WHAT YOU SHOULD DO: Print, please, the line that contains "green wallet 412 62 → pink wallet 425 88" and each line after it to the end of the entries, unchanged and with nothing else.

MATERIAL FOR THE TASK:
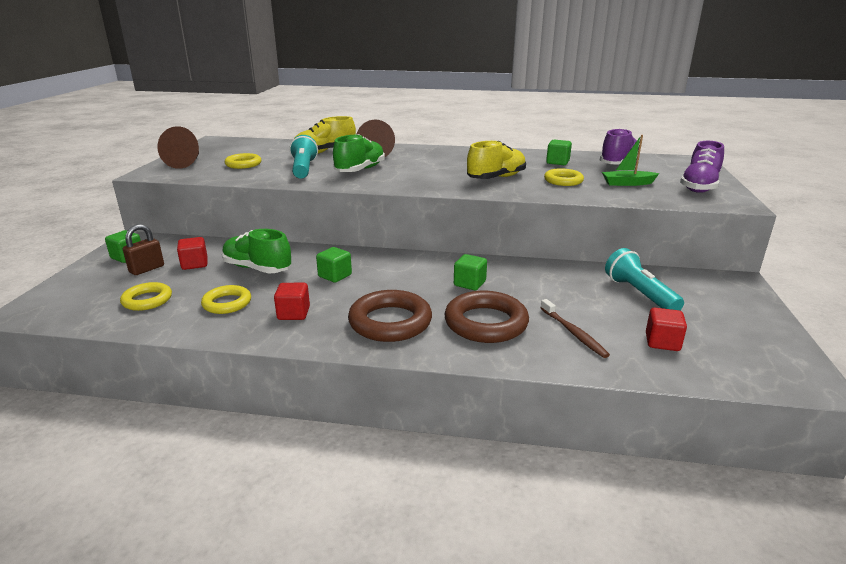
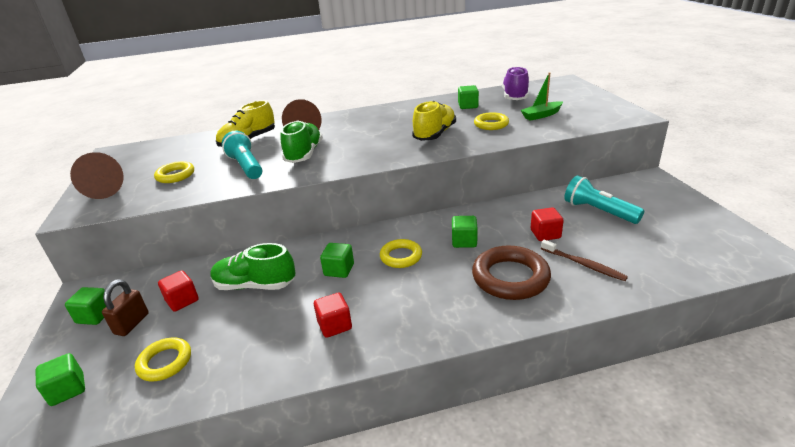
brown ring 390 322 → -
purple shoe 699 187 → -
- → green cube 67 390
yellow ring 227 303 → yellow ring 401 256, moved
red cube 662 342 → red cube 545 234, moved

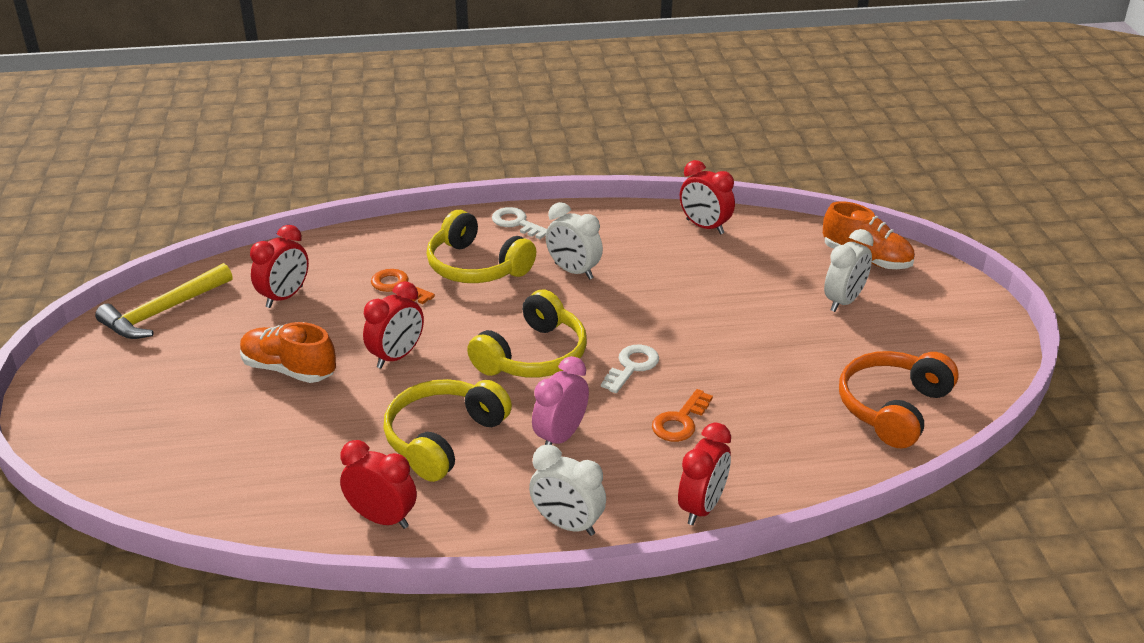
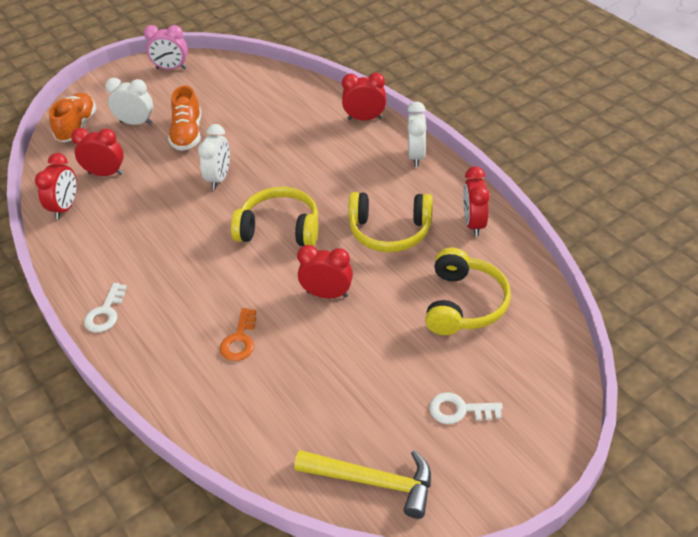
orange key 680 421 → -
orange headphones 892 408 → -
orange shoe 289 369 → orange shoe 187 134, moved
red clock 284 297 → red clock 105 173, moved
yellow headphones 476 266 → yellow headphones 464 304, moved
pink clock 560 437 → pink clock 171 68, moved
white clock 573 271 → white clock 219 178, moved
white key 632 366 → white key 459 410, moved

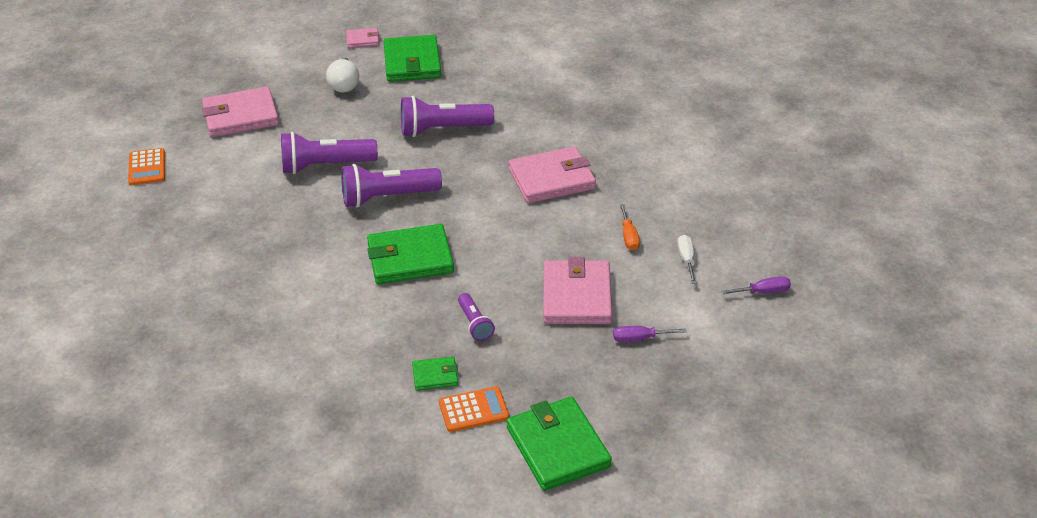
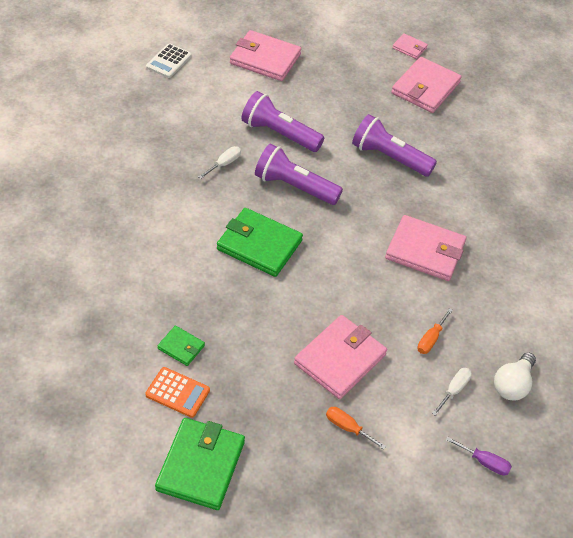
purple flashlight 475 324 → -
- → white screwdriver 224 164
white light bulb 344 85 → white light bulb 512 385, moved
orange calculator 147 167 → white calculator 168 61
green wallet 412 62 → pink wallet 425 88
purple screwdriver 639 339 → orange screwdriver 347 427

ANSWER TO THIS TASK:
green wallet 412 62 → pink wallet 425 88
purple screwdriver 639 339 → orange screwdriver 347 427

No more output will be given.